Data shown: Begin

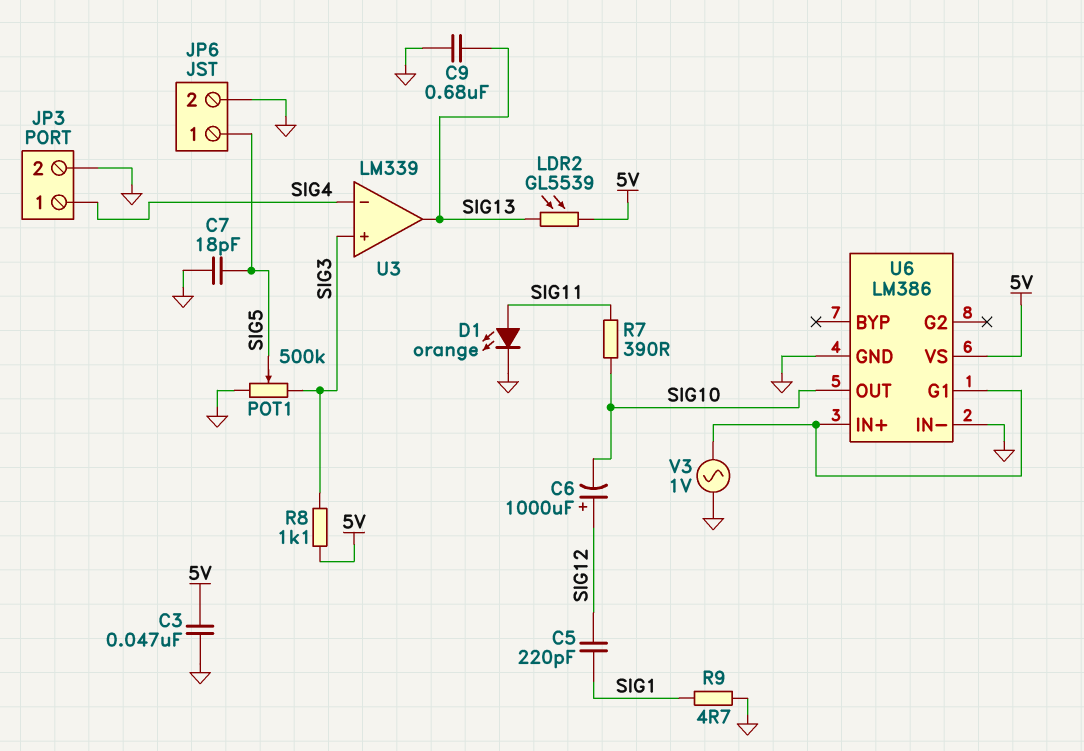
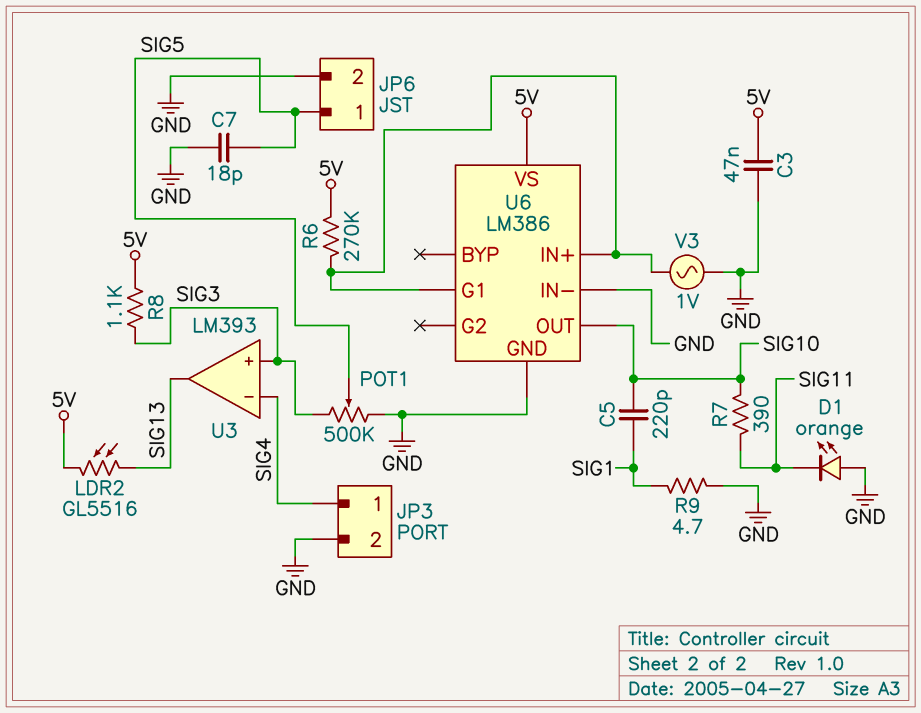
C5: 220pF (SIG1, SIG12) -> 220pF (SIG1, SIG10)
C6: 1000uF (plus SIG12, minus SIG10) -> none
C9: 680nF (GND, SIG13) -> none
D1: LED orange (A SIG11, K GND) -> LED orange (A GND, K SIG11)
LDR2: GL5539 (5V, SIG13) -> GL5516 (5V, SIG13)
R6: none -> 270k (5V, U6/G1)
U3: LM339 -> LM393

Data shown: End

Give back every entry in full, exactly as written, with no picture included.

### Answer box
C5: 220pF (SIG1, SIG12) -> 220pF (SIG1, SIG10)
C6: 1000uF (plus SIG12, minus SIG10) -> none
C9: 680nF (GND, SIG13) -> none
D1: LED orange (A SIG11, K GND) -> LED orange (A GND, K SIG11)
LDR2: GL5539 (5V, SIG13) -> GL5516 (5V, SIG13)
R6: none -> 270k (5V, U6/G1)
U3: LM339 -> LM393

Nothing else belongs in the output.